**Work instruction**
Nothing outside the stretch is wanted. Repeat exactly the lines of the listing below from the one that contains "C8: 22nF (GND, NET3) -> 22nF (NET3, VS)" through the one that contains "V1: AC 12V (NET17, NET26)", both ends included.

(Material supplied)

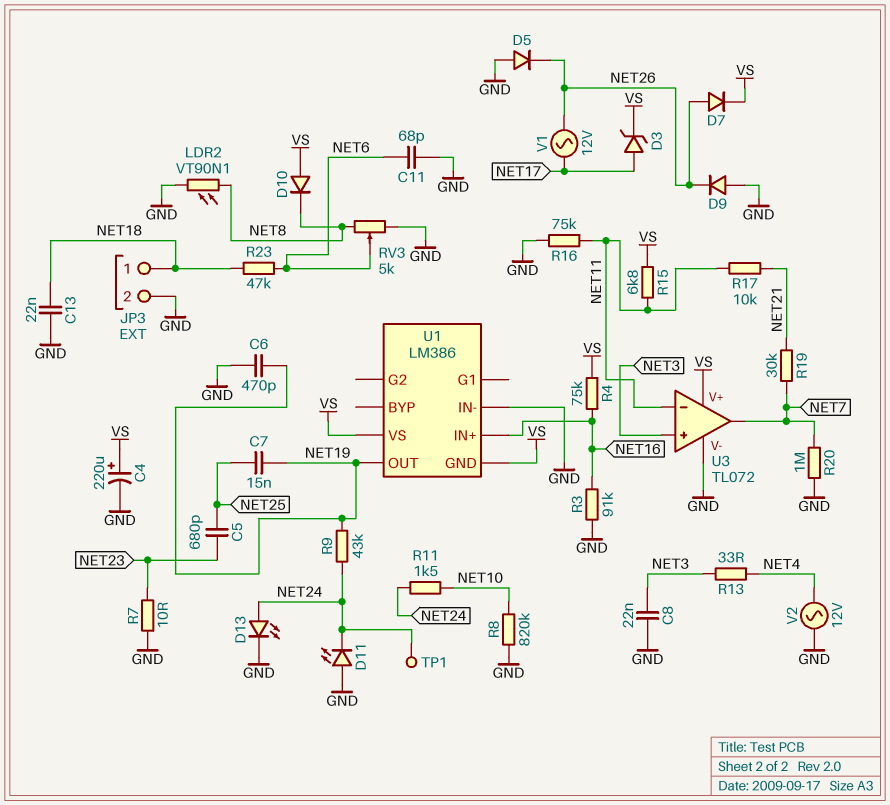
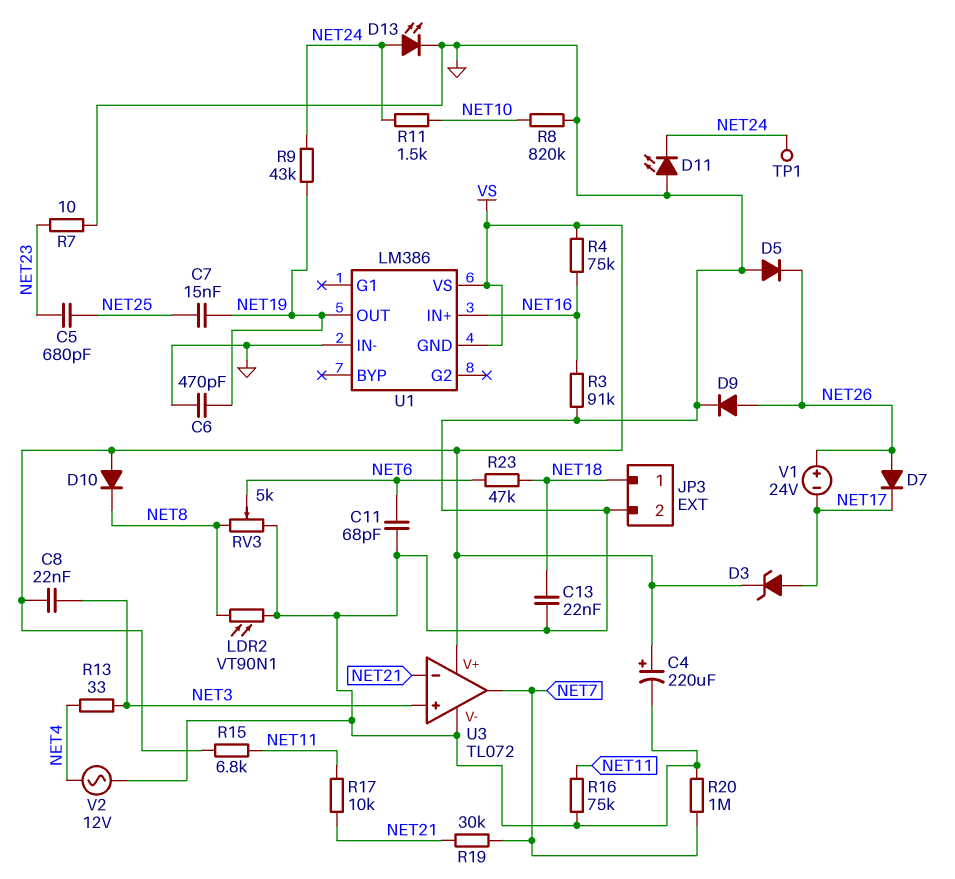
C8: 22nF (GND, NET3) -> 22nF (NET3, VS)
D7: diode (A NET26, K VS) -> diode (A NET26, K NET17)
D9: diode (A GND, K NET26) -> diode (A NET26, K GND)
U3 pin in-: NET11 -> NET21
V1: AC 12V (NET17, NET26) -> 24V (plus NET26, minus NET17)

(End Material supplied)
(Material supplied)

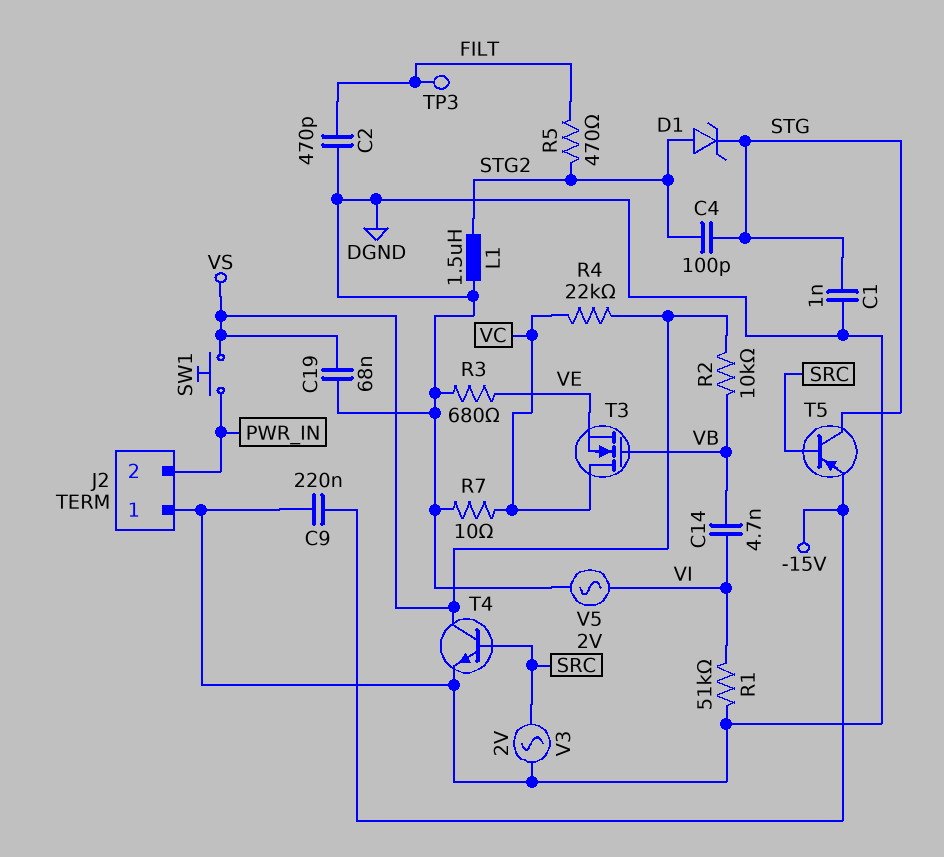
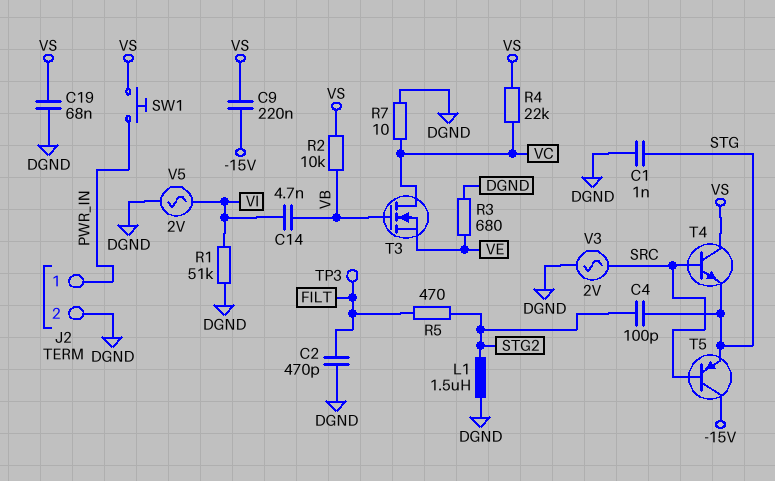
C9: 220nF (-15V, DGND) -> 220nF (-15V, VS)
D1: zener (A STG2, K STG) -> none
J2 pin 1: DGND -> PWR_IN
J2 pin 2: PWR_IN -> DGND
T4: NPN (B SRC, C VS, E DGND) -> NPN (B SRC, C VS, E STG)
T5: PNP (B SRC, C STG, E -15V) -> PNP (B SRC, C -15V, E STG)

(End Material supplied)

**Answer box**
C8: 22nF (GND, NET3) -> 22nF (NET3, VS)
D7: diode (A NET26, K VS) -> diode (A NET26, K NET17)
D9: diode (A GND, K NET26) -> diode (A NET26, K GND)
U3 pin in-: NET11 -> NET21
V1: AC 12V (NET17, NET26) -> 24V (plus NET26, minus NET17)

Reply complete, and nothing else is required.